(Your task)
Check every line below, and copy those that include "yellow".

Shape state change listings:
========

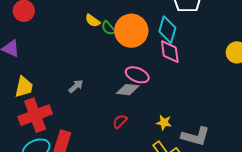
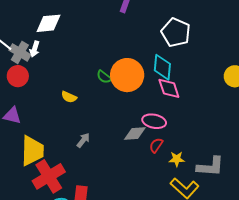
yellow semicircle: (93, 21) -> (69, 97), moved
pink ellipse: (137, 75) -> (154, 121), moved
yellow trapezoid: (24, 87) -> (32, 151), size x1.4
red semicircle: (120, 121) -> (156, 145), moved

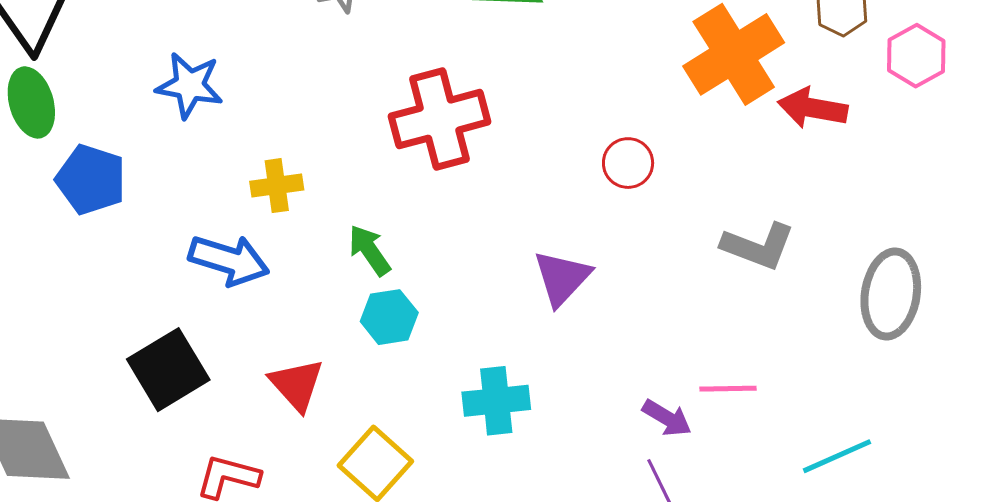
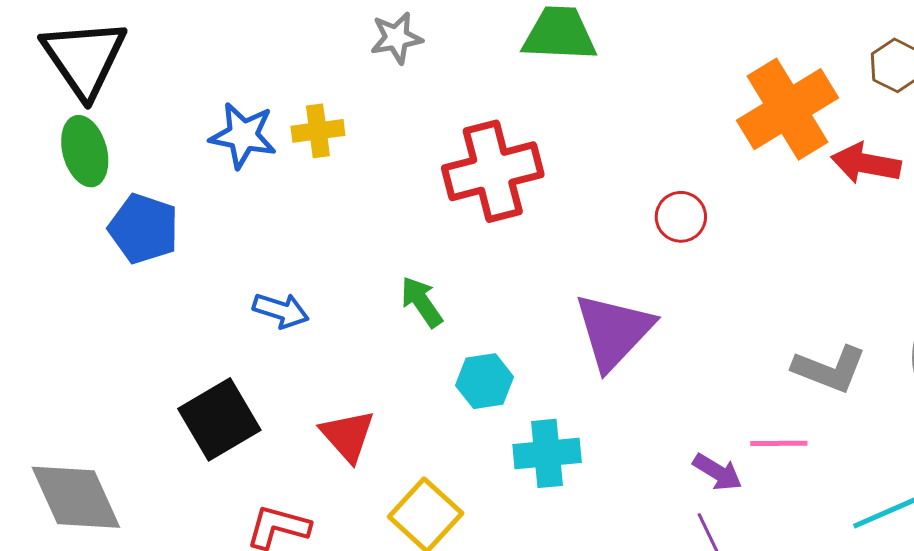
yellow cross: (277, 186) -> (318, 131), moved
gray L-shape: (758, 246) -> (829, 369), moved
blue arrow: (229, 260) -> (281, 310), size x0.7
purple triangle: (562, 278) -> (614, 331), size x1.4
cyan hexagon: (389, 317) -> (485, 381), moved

========

(Solution to the problem)
yellow semicircle: (93, 21) -> (69, 97), moved
yellow trapezoid: (24, 87) -> (32, 151), size x1.4
yellow cross: (277, 186) -> (318, 131), moved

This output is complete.